### RECORDS FOR THE EXERCISE
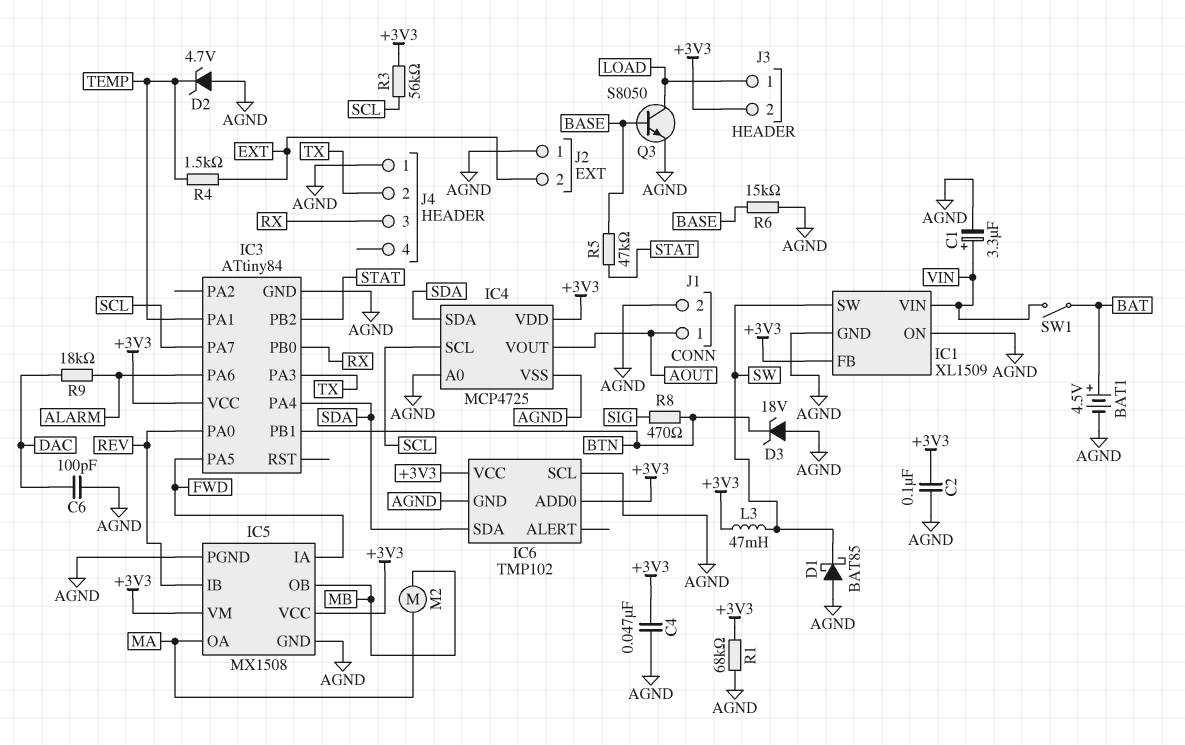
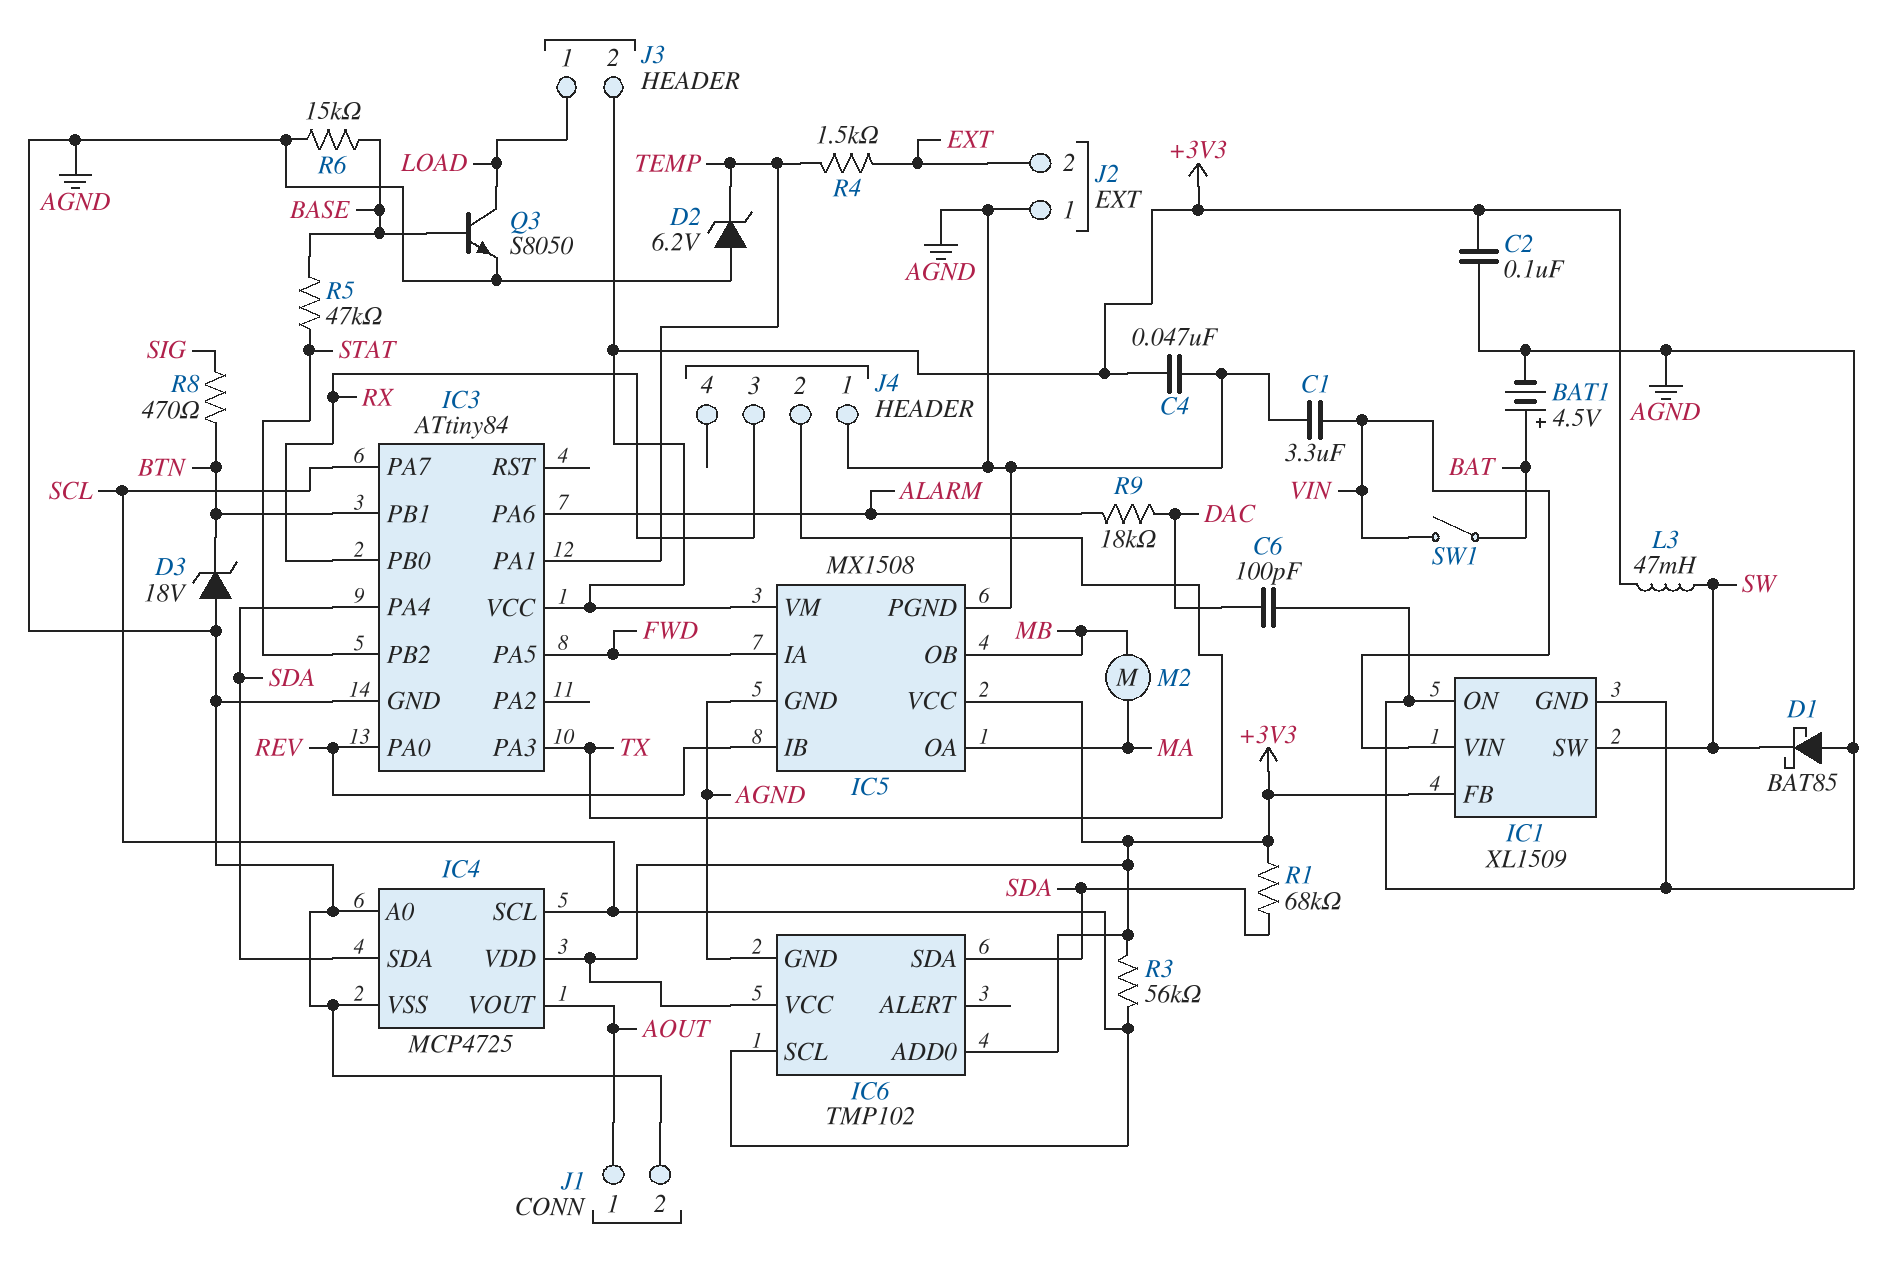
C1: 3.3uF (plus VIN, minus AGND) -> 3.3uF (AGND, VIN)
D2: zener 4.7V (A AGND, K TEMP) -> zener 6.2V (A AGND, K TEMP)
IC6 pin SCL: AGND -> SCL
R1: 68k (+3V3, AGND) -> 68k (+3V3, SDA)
==
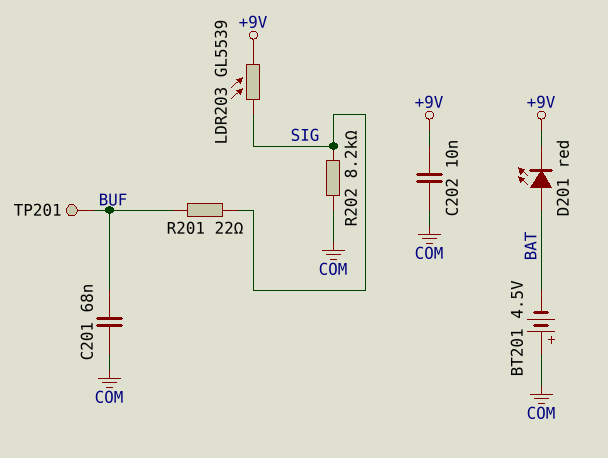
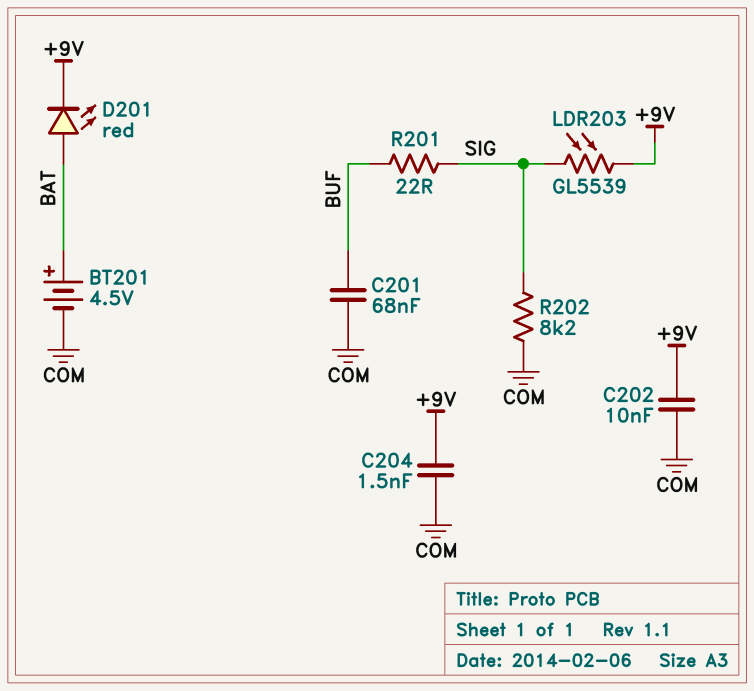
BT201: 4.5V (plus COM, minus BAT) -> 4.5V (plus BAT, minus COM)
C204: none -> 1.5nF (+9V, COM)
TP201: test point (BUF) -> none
---
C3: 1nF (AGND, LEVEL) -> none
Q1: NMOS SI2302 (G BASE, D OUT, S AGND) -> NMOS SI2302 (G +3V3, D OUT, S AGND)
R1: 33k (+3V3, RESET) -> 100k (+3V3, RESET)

### WHAT TO DO
Everything from the line with "C1: 3.3uF (plus" through the line with "R1: 68k (+3V3, AGND) -> 68k (+3V3, SDA)" in the listing above must be retyped exactly, with nothing added.

### RESPONSE TO THIS TASK
C1: 3.3uF (plus VIN, minus AGND) -> 3.3uF (AGND, VIN)
D2: zener 4.7V (A AGND, K TEMP) -> zener 6.2V (A AGND, K TEMP)
IC6 pin SCL: AGND -> SCL
R1: 68k (+3V3, AGND) -> 68k (+3V3, SDA)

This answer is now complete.